● Task requirements: If "none" shows up in a line of the material, return that line.

Start of Supplied material

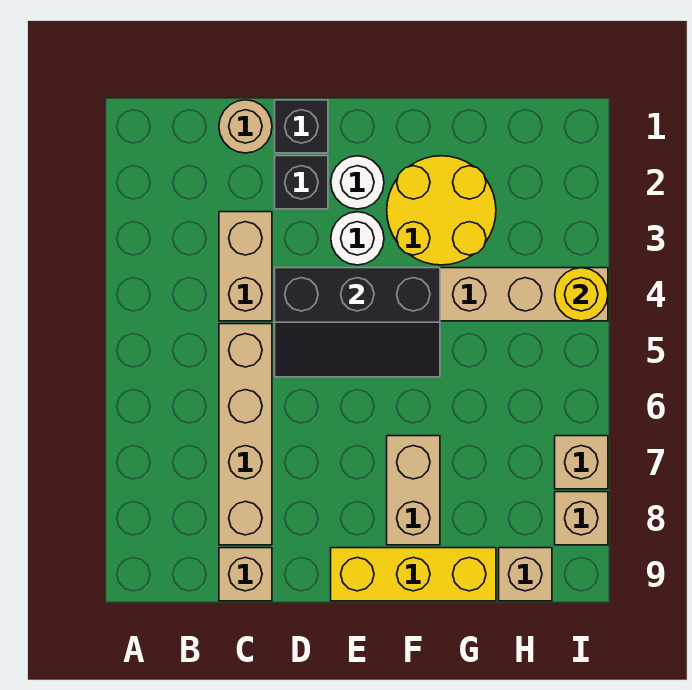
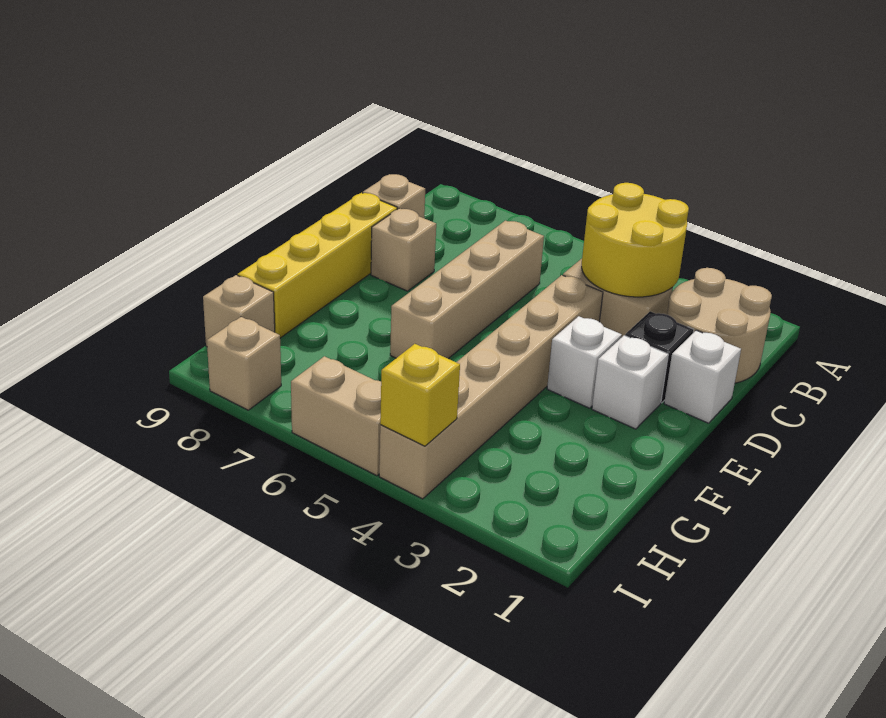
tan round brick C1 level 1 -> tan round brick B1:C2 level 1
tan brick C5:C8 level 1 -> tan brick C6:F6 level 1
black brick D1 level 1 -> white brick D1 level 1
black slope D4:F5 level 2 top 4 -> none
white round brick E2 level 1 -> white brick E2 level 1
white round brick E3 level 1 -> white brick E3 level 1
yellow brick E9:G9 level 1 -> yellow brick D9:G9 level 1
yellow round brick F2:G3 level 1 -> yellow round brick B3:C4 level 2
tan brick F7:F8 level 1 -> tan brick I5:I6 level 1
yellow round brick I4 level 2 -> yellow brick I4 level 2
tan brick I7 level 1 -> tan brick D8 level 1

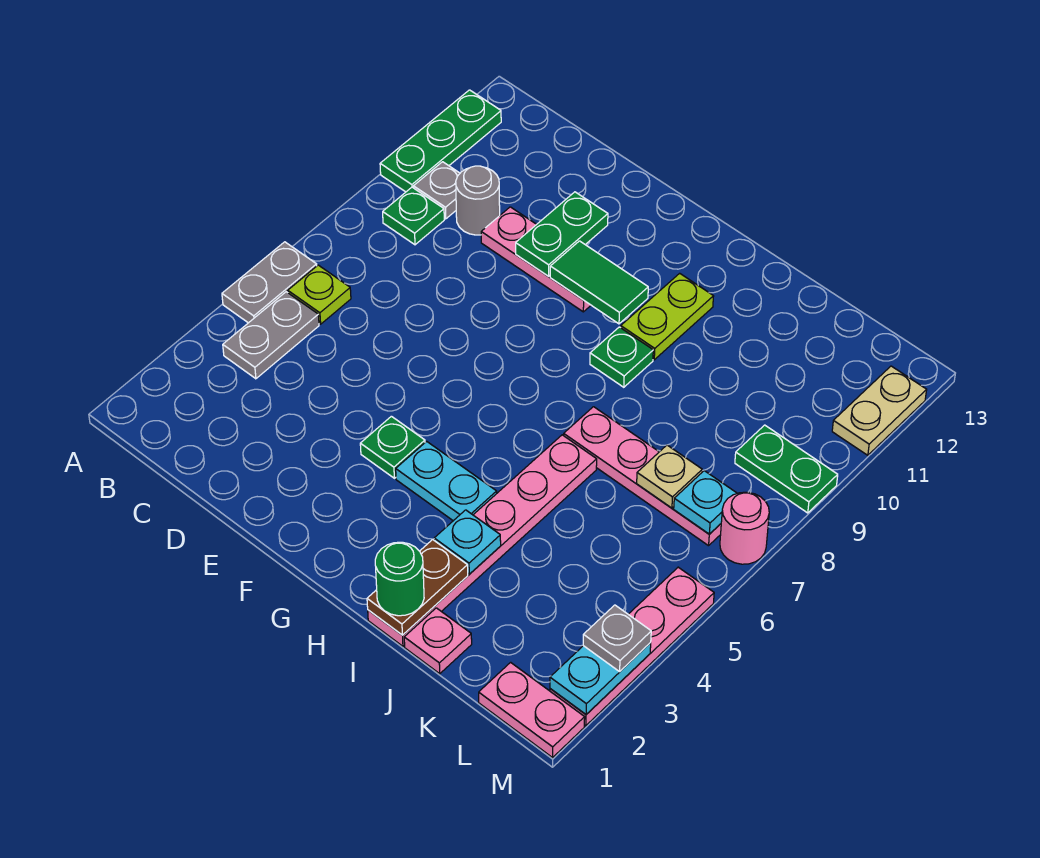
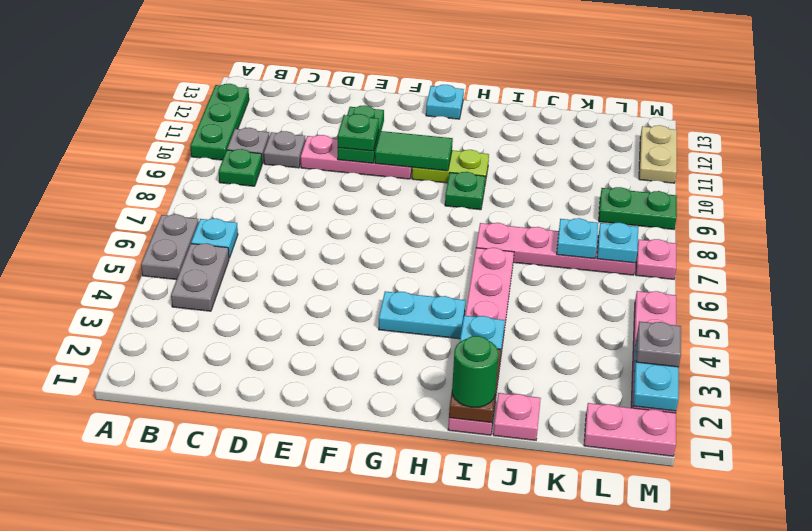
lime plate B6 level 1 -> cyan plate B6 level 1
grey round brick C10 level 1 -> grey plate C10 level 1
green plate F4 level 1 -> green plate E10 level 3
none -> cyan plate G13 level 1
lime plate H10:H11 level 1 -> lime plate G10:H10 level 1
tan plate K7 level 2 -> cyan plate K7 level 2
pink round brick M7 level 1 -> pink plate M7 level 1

End of Supplied material

● Exercise output:
black slope D4:F5 level 2 top 4 -> none
none -> cyan plate G13 level 1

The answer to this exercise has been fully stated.